***** Task inputs

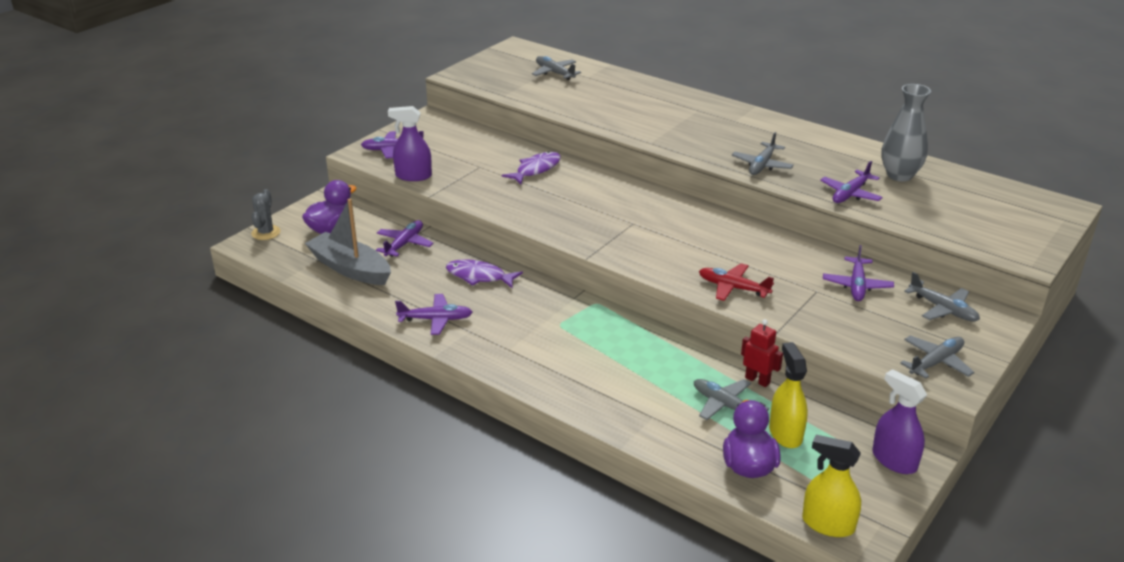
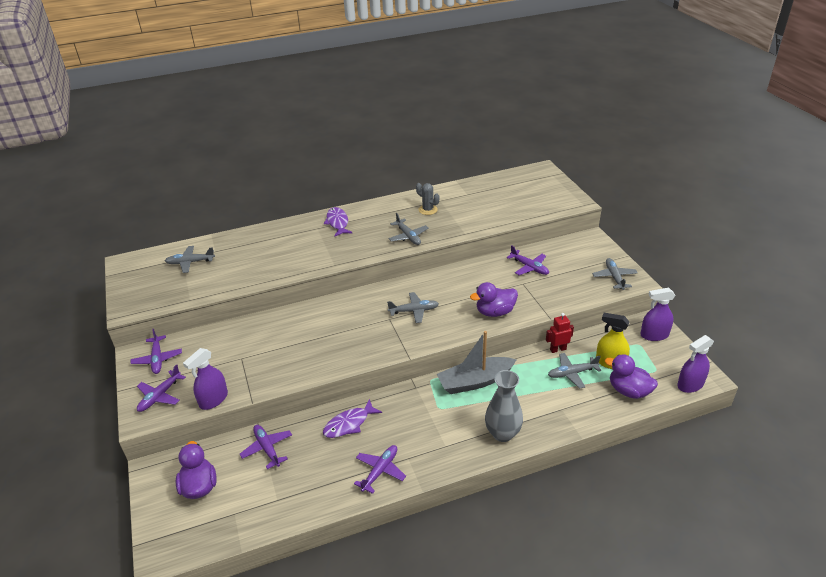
camera: 55 degrees left, 5 degrees up
grey cactus [251,189,281,240] -> grey cactus moved to [416,183,439,215]
grey boat [305,199,391,285] -> grey boat moved to [437,331,517,394]
purple fish [502,151,561,184] -> purple fish moved to [324,207,353,237]
red plane [699,263,774,301] -> purple duck [470,282,518,317]
yellow spray bottle [802,435,861,537] -> purple spray bottle [677,335,714,393]
purple plane [820,161,883,203] -> purple plane moved to [130,329,182,374]
grey vase [881,84,931,182] -> grey vase moved to [485,370,523,442]
grey plane [904,272,980,322] -> grey plane moved to [387,292,439,323]

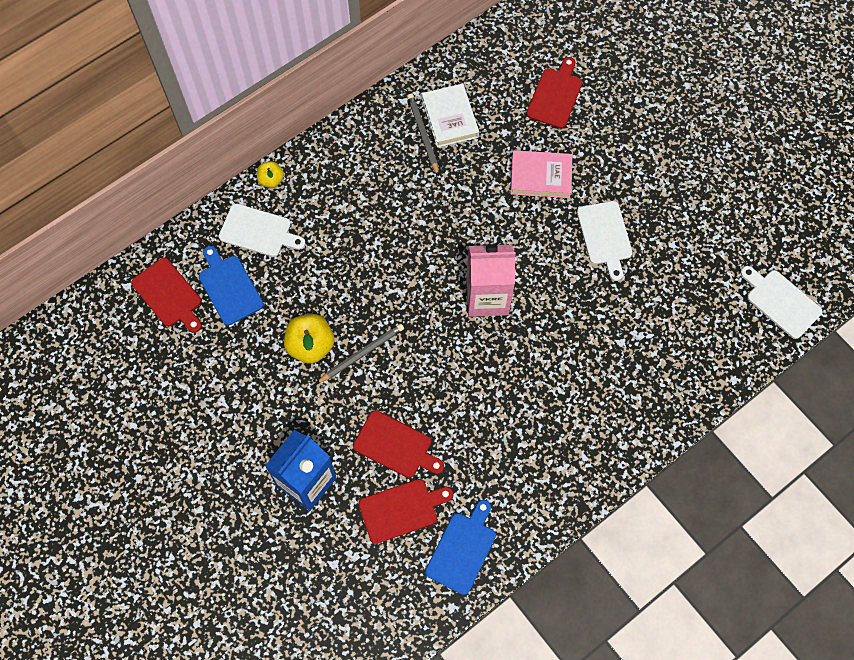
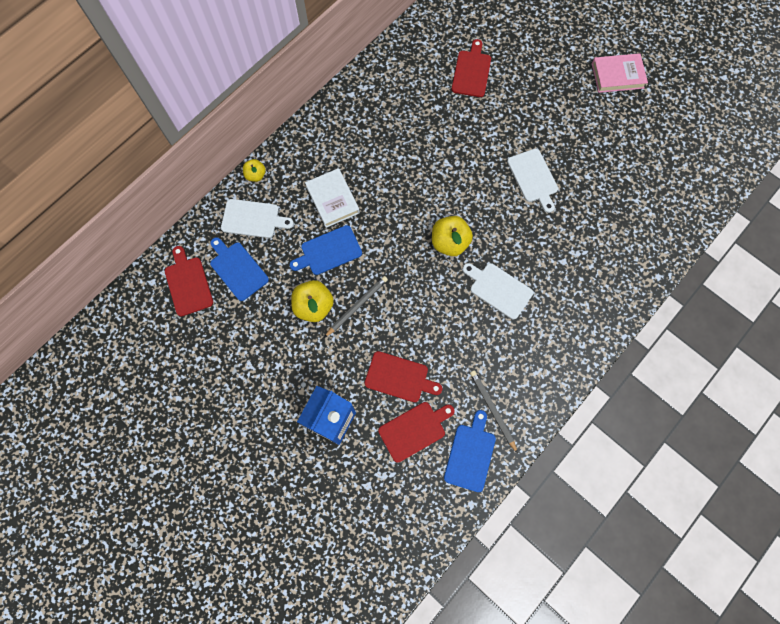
camera: 10 degrees left, 5 degrees up
red cutting board [131,258,202,333] -> red cutting board turned 150 degrees counterclockwise [165,246,213,316]
grey pencil [407,94,439,176] -> grey pencil moved to [470,370,518,454]
white book [422,84,479,148] -> white book moved to [305,168,360,228]
pink carton [466,244,516,317] -> yellow apple [432,216,473,256]
pink book [510,150,572,198] -> pink book moved to [592,53,648,93]
white cutting board [740,266,823,339] -> white cutting board moved to [463,263,533,319]
none -> blue cutting board [289,225,362,275]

**********

• Task prompt: Output the records exactly, please. The pictures are not part of the copy.

• Solved exercise:
camera: 55 degrees left, 5 degrees up
grey cactus [251,189,281,240] -> grey cactus moved to [416,183,439,215]
grey boat [305,199,391,285] -> grey boat moved to [437,331,517,394]
purple fish [502,151,561,184] -> purple fish moved to [324,207,353,237]
red plane [699,263,774,301] -> purple duck [470,282,518,317]
yellow spray bottle [802,435,861,537] -> purple spray bottle [677,335,714,393]
purple plane [820,161,883,203] -> purple plane moved to [130,329,182,374]
grey vase [881,84,931,182] -> grey vase moved to [485,370,523,442]
grey plane [904,272,980,322] -> grey plane moved to [387,292,439,323]

camera: 10 degrees left, 5 degrees up
red cutting board [131,258,202,333] -> red cutting board turned 150 degrees counterclockwise [165,246,213,316]
grey pencil [407,94,439,176] -> grey pencil moved to [470,370,518,454]
white book [422,84,479,148] -> white book moved to [305,168,360,228]
pink carton [466,244,516,317] -> yellow apple [432,216,473,256]
pink book [510,150,572,198] -> pink book moved to [592,53,648,93]
white cutting board [740,266,823,339] -> white cutting board moved to [463,263,533,319]
none -> blue cutting board [289,225,362,275]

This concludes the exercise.